(Scene images with change listings)
* * * * * * * * *
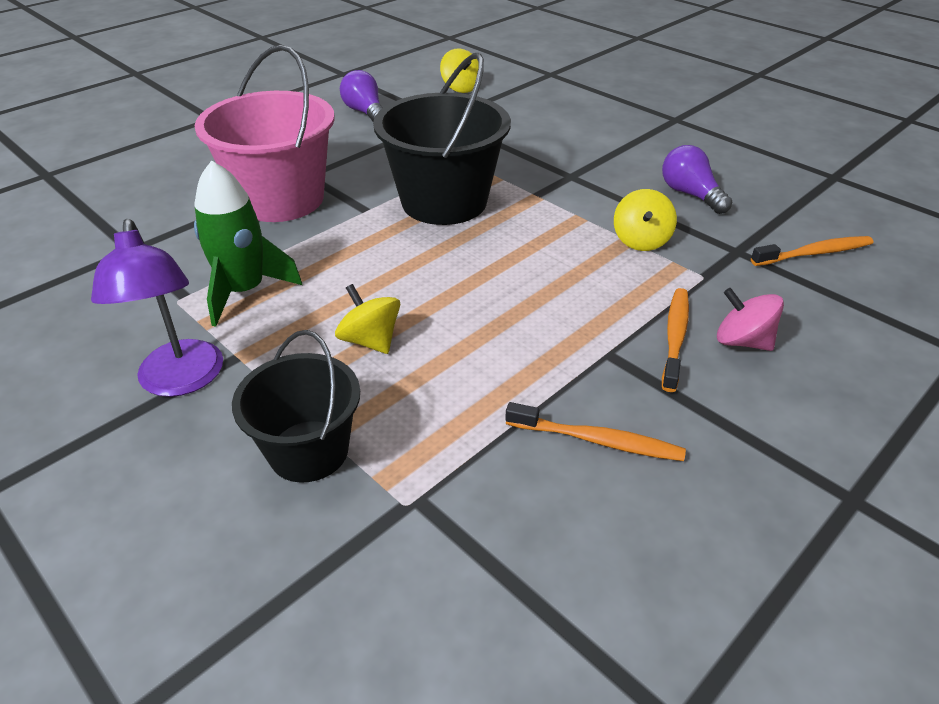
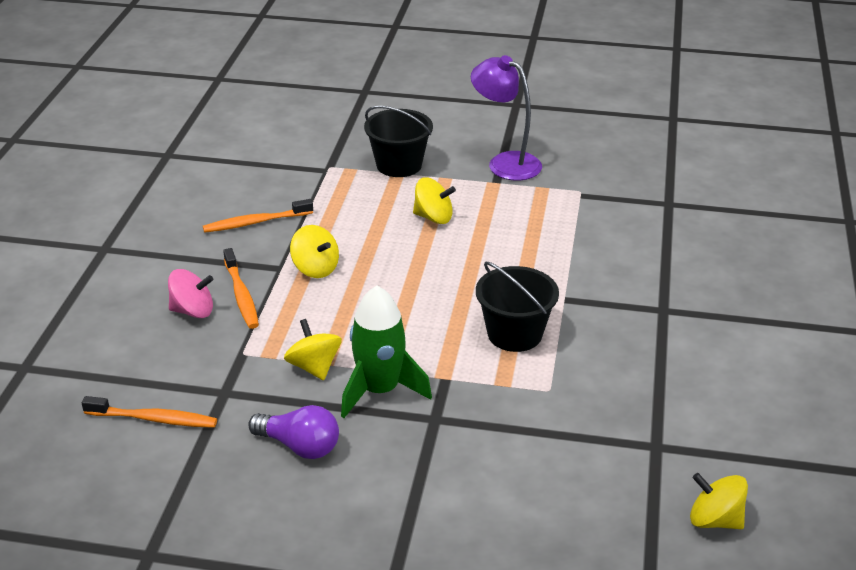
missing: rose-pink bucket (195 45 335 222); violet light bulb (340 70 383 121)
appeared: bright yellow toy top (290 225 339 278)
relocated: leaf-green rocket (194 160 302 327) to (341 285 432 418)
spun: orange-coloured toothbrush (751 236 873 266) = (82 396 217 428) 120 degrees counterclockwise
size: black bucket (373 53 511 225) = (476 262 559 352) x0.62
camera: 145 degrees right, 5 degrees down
* * * * * * * * *
* [Work order]: Print the lines of the entries, exactly, from the one containing "size: black bucket" down to the final line, and leave out all the others.

* [Answer to the problem]:
size: black bucket (373 53 511 225) = (476 262 559 352) x0.62
camera: 145 degrees right, 5 degrees down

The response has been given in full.